● WORK TO BE COMPLETED: Print each record exactly as it appears, but drop the images.

┄┄┄┄┄┄┄┄┄┄┄┄┄┄┄┄┄┄┄┄

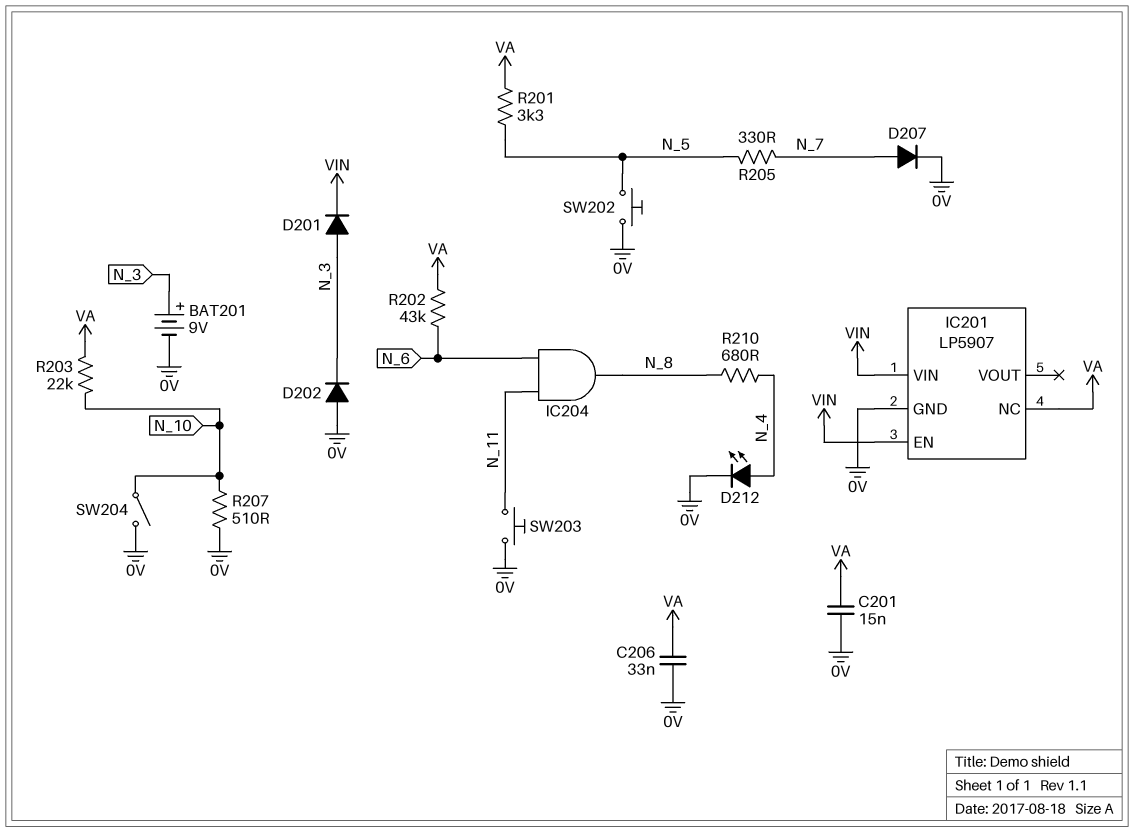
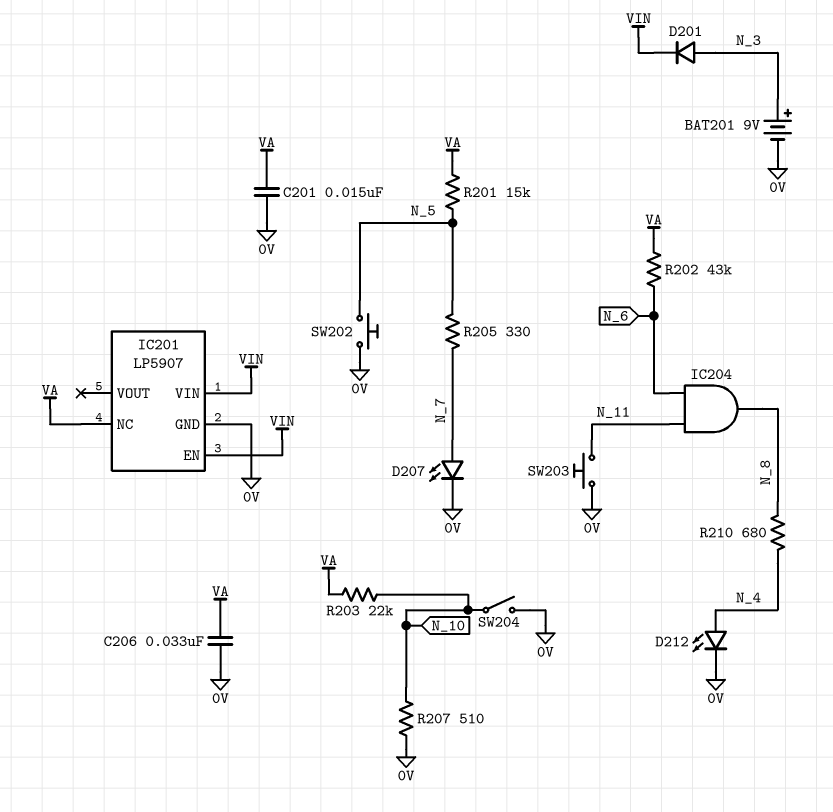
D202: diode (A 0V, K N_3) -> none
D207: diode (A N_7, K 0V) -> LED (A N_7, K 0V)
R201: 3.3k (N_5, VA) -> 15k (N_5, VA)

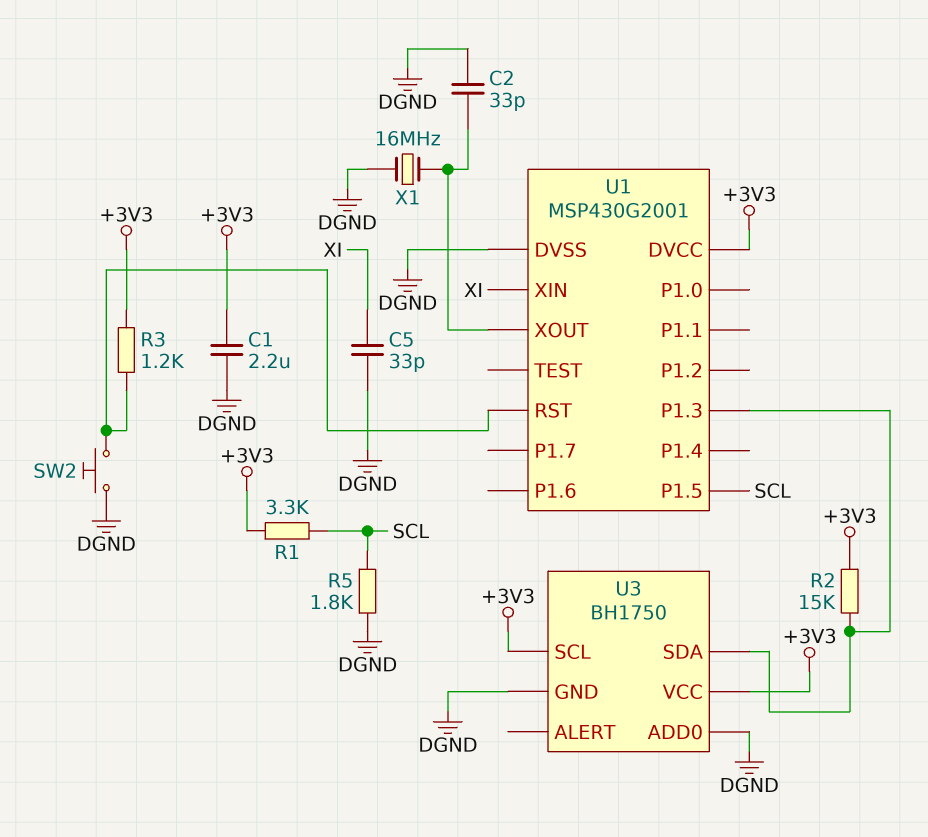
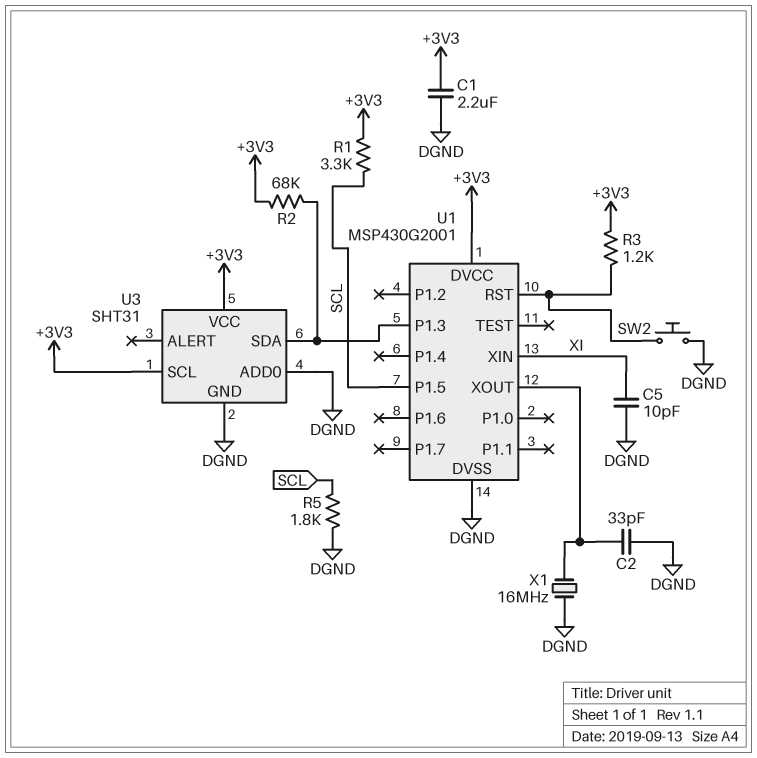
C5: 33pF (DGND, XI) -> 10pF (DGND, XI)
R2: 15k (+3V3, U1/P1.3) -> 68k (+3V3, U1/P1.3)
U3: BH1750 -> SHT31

┄┄┄┄┄┄┄┄┄┄┄┄┄┄┄┄┄┄┄┄

● RESULT OF THIS TASK:
D202: diode (A 0V, K N_3) -> none
D207: diode (A N_7, K 0V) -> LED (A N_7, K 0V)
R201: 3.3k (N_5, VA) -> 15k (N_5, VA)

C5: 33pF (DGND, XI) -> 10pF (DGND, XI)
R2: 15k (+3V3, U1/P1.3) -> 68k (+3V3, U1/P1.3)
U3: BH1750 -> SHT31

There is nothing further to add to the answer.